ASSIGNMENT: Search the material for "yellow" and copy each line in which it is found.

DATA EXTRACTS:
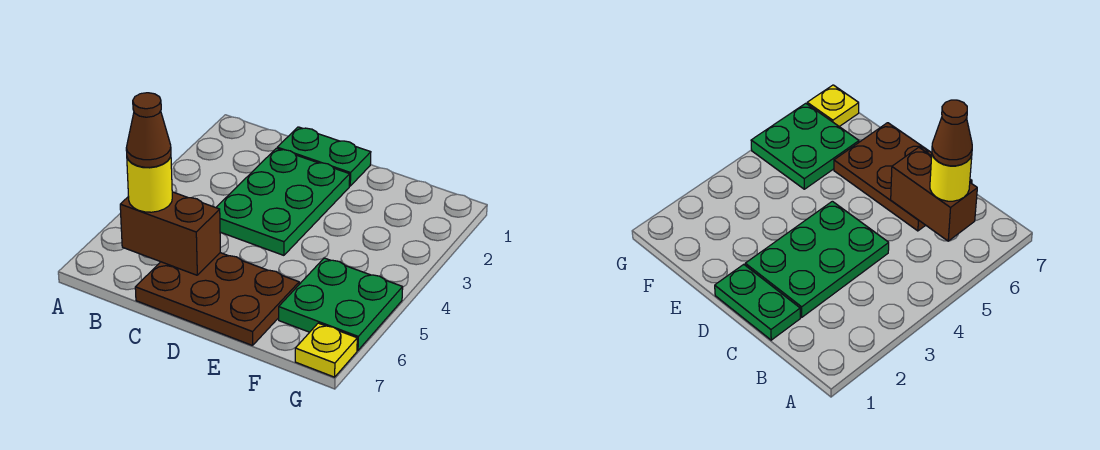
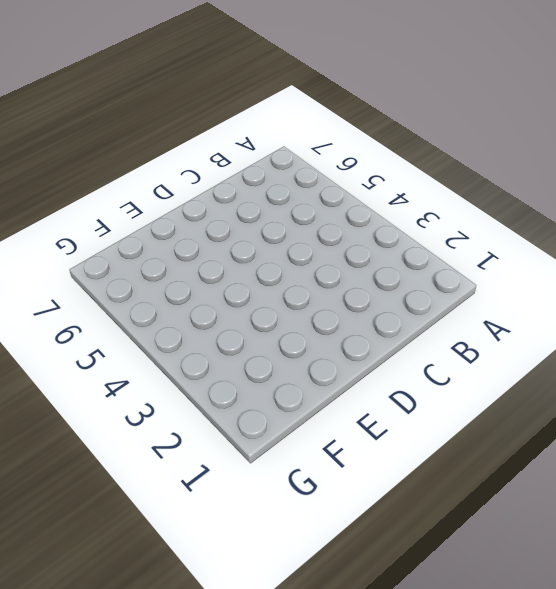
none -> green 1x2 plate [277,127,371,186]
none -> green 2x3 plate [216,148,350,255]

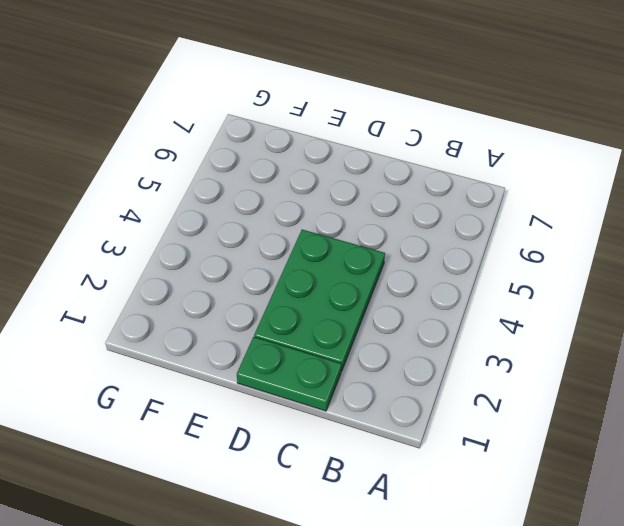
none -> brown 2x3 plate [135,253,299,346]
none -> green 2x2 plate [279,258,403,350]

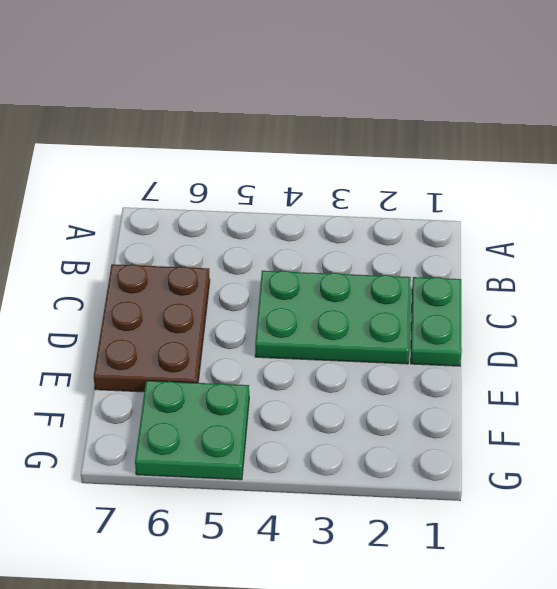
none -> yellow 1x1 plate [295,323,357,377]
none -> brown 1x2 brick [120,192,220,275]

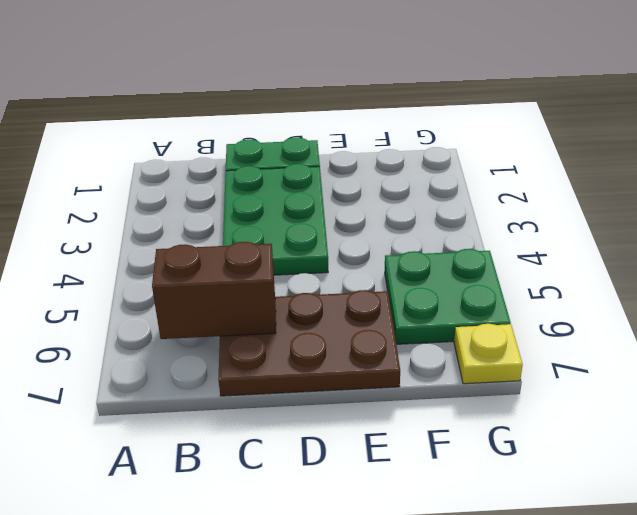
none -> yellow 1x1 round brick [127,156,172,212]
none -> brown 1x1 cone [126,93,171,167]

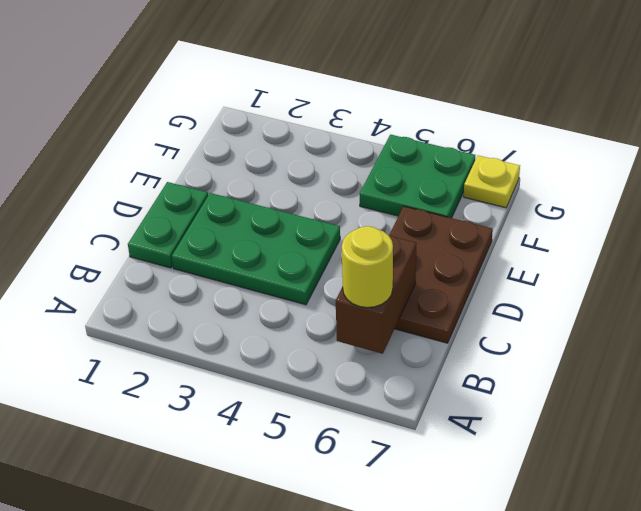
none -> brown 1x1 cone [126,93,171,167]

PROBLEM SOLUTION:
none -> yellow 1x1 plate [295,323,357,377]
none -> yellow 1x1 round brick [127,156,172,212]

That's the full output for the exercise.